Segment Open

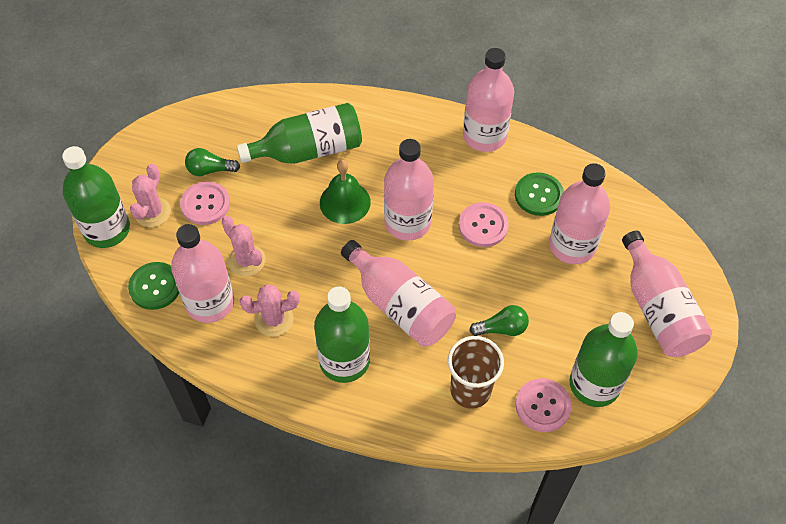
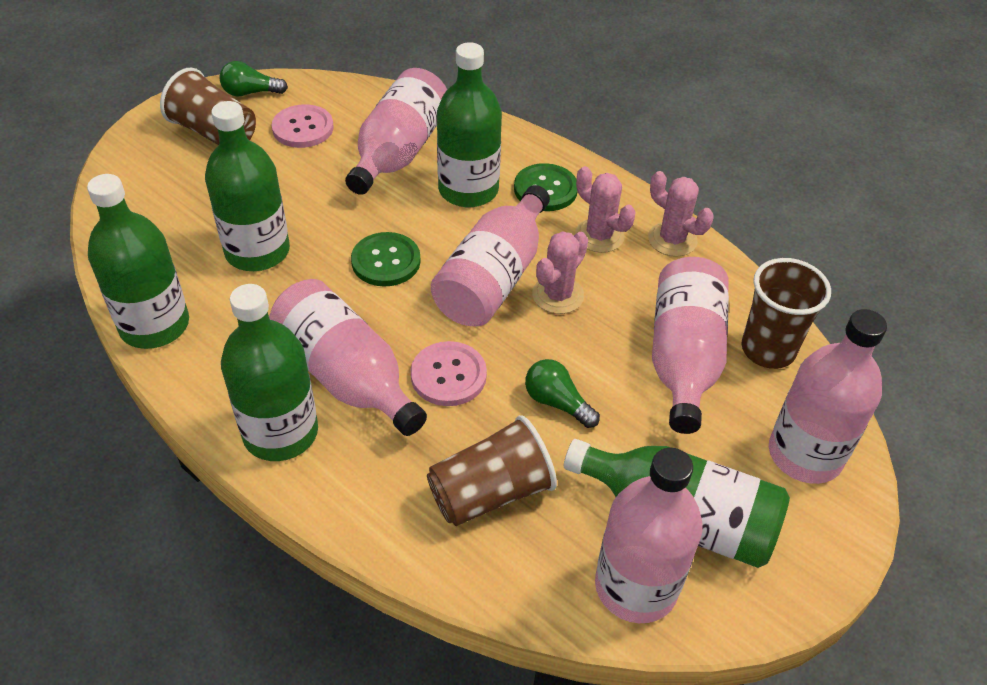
brown cup: 1 -> 3
green bell: 1 -> 0
green bottle: 4 -> 5
pink button: 3 -> 2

Segment Closed

Each line above is to be copied verbatim. Drop any image from the copy.

=== Result for this task ===
brown cup: 1 -> 3
green bell: 1 -> 0
green bottle: 4 -> 5
pink button: 3 -> 2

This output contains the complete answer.